Lift out, unaltered, the lines of the material below between the line holding "camera: 70 degrees left, 0 degrees up" and the line holding "(515, 349) = (655, 218): turquoise", counting both.

====== Given data

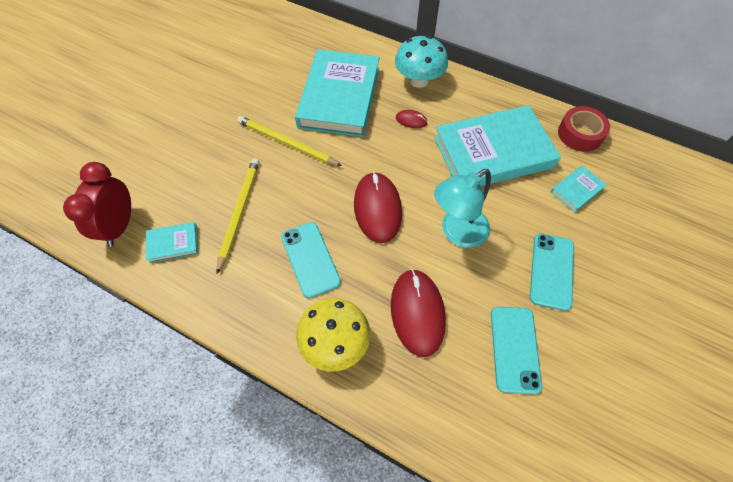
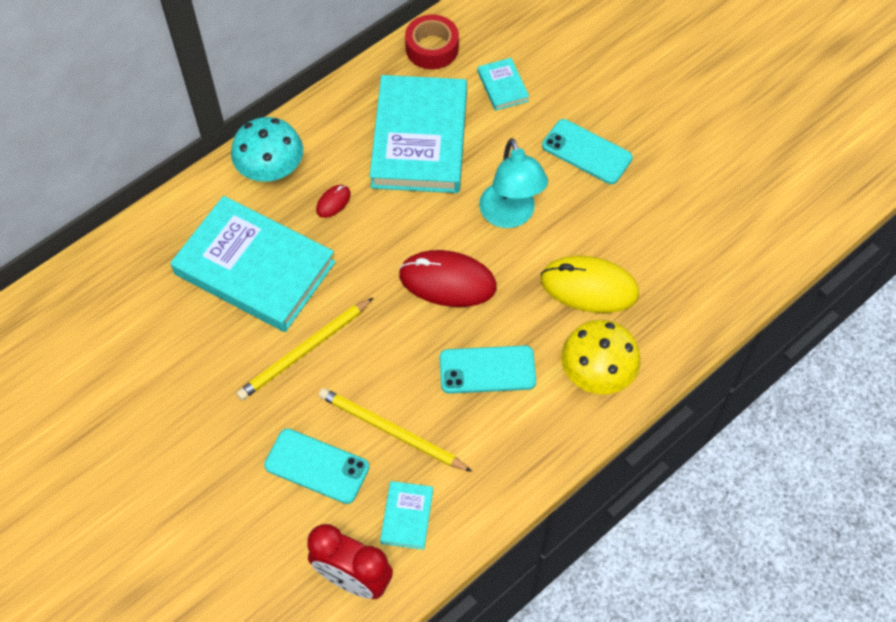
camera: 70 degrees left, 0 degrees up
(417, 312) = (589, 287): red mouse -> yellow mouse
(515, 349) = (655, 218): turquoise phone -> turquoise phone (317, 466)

============
====== Given data

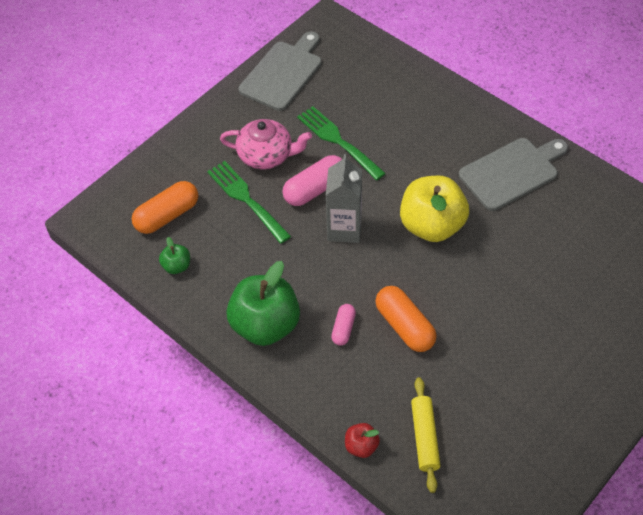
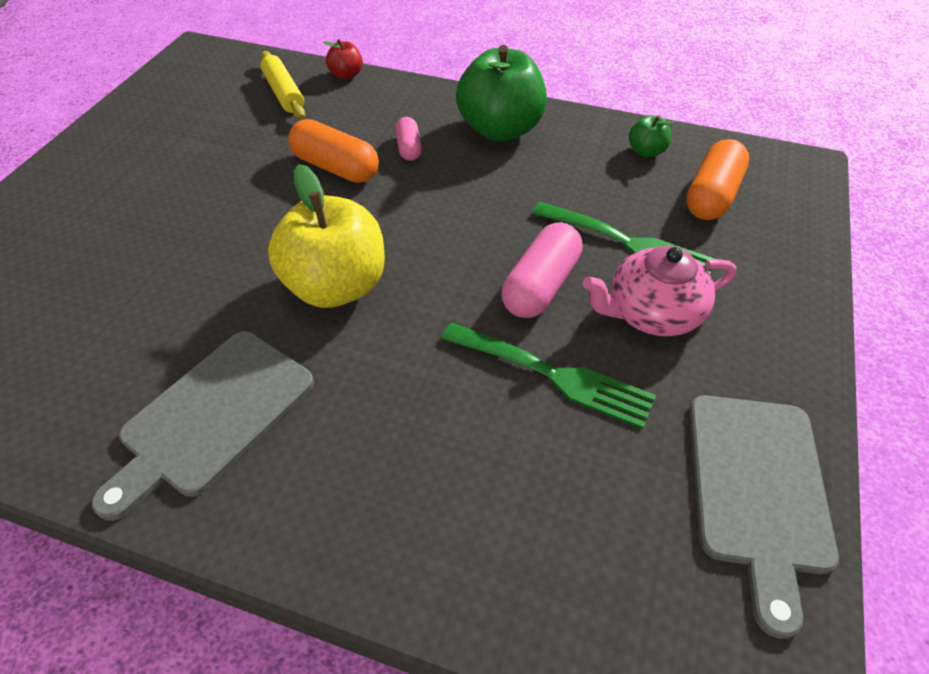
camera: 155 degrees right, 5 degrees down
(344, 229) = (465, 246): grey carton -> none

============
====== Given data

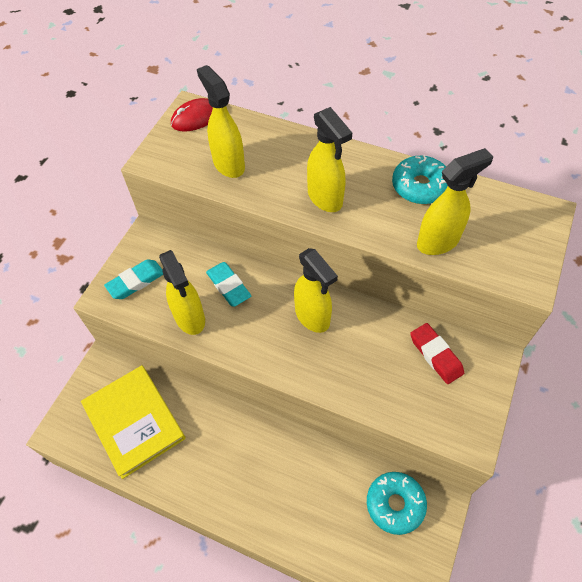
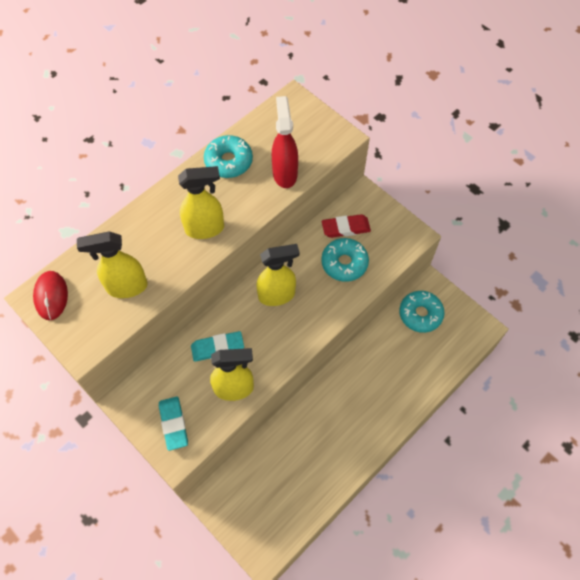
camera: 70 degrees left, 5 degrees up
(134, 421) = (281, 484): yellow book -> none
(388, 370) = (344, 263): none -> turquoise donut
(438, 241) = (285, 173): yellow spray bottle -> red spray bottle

============

→ Solved exercise:
camera: 70 degrees left, 0 degrees up
(417, 312) = (589, 287): red mouse -> yellow mouse
(515, 349) = (655, 218): turquoise phone -> turquoise phone (317, 466)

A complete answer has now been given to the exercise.